[Exercise instructions]
Once you find the line containing "change=moved; old=red apple;" in the data below, copy it and each following line exactly, up to and including the line containing "change=turned; old=turquoise coffee", and nothing else.

◆ ◆ ◆ ◆ ◆ ◆ ◆

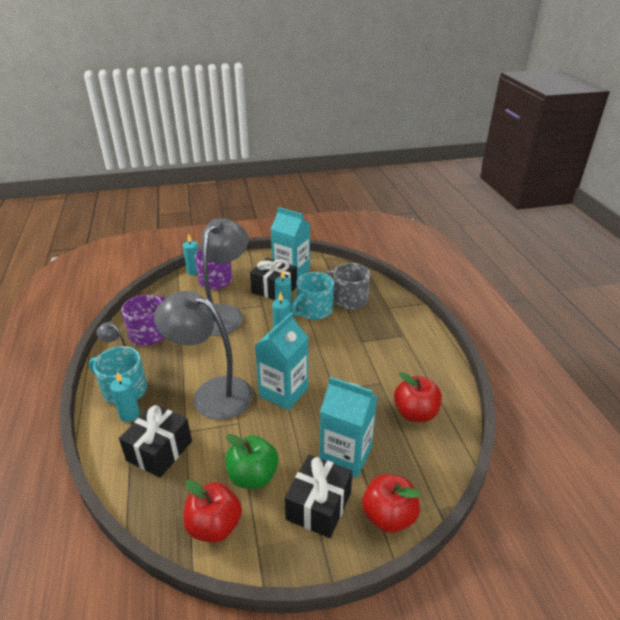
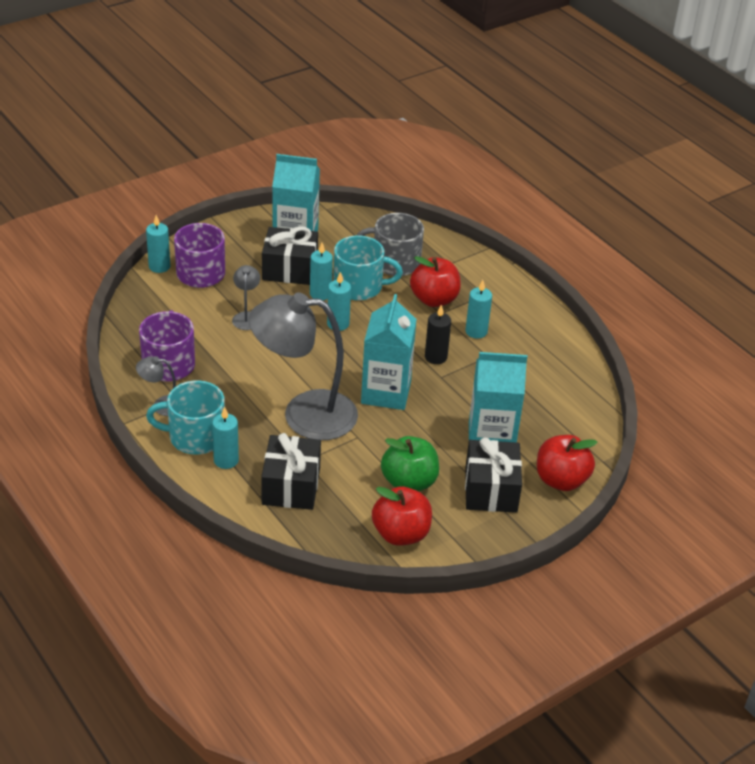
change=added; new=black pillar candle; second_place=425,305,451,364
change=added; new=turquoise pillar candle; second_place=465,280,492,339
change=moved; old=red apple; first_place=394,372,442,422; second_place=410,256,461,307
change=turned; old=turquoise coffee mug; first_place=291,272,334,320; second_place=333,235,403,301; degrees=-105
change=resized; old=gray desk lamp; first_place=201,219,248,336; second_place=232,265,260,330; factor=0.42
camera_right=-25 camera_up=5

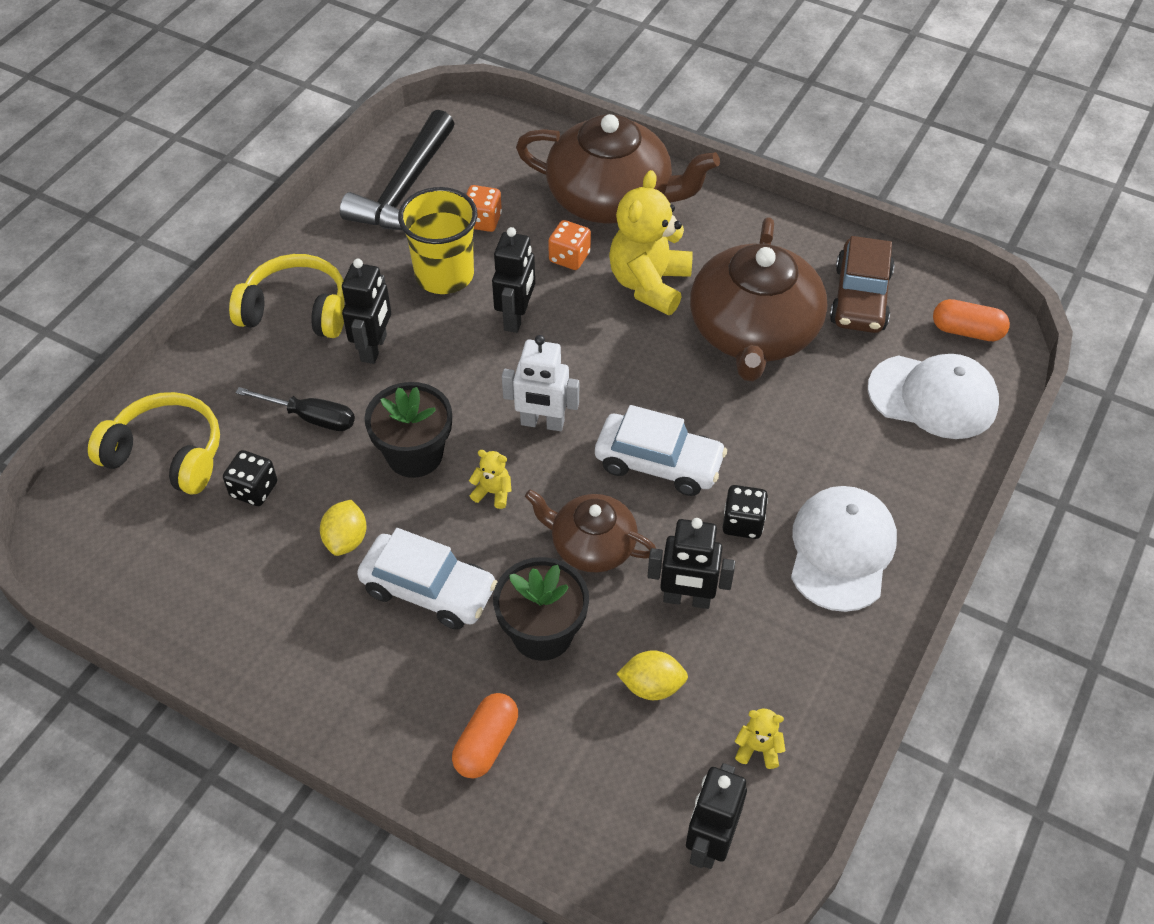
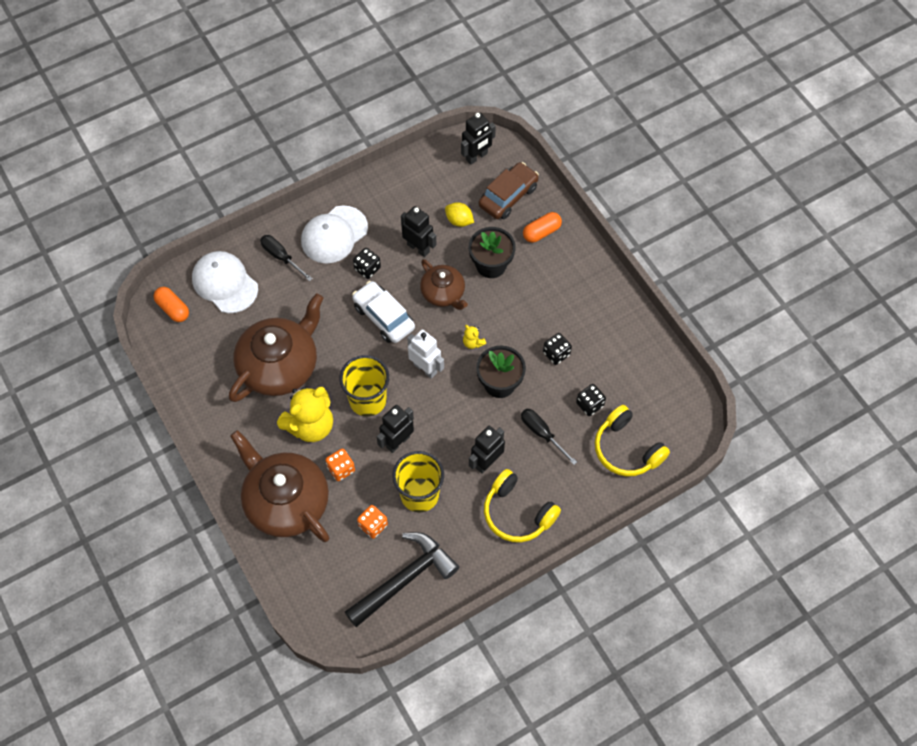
change=removed; old=white toy car; first_place=357,528,497,630
change=removed; old=bright yellow teddy bear; first_place=735,709,785,769
change=added; new=black hand screwdriver; second_place=260,235,313,281
change=added; new=bright yellow tumbler; second_place=339,355,389,417
change=moved; old=russet toy car; first_place=830,236,895,333; second_place=479,162,539,219
change=replaced; old=bright yellow lemon; new=black die; first_place=320,500,366,556; second_place=543,333,572,365
camera_right=-150 camera_up=10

◆ ◆ ◆ ◆ ◆ ◆ ◆

[Answer for this exercise]
change=moved; old=red apple; first_place=394,372,442,422; second_place=410,256,461,307
change=turned; old=turquoise coffee mug; first_place=291,272,334,320; second_place=333,235,403,301; degrees=-105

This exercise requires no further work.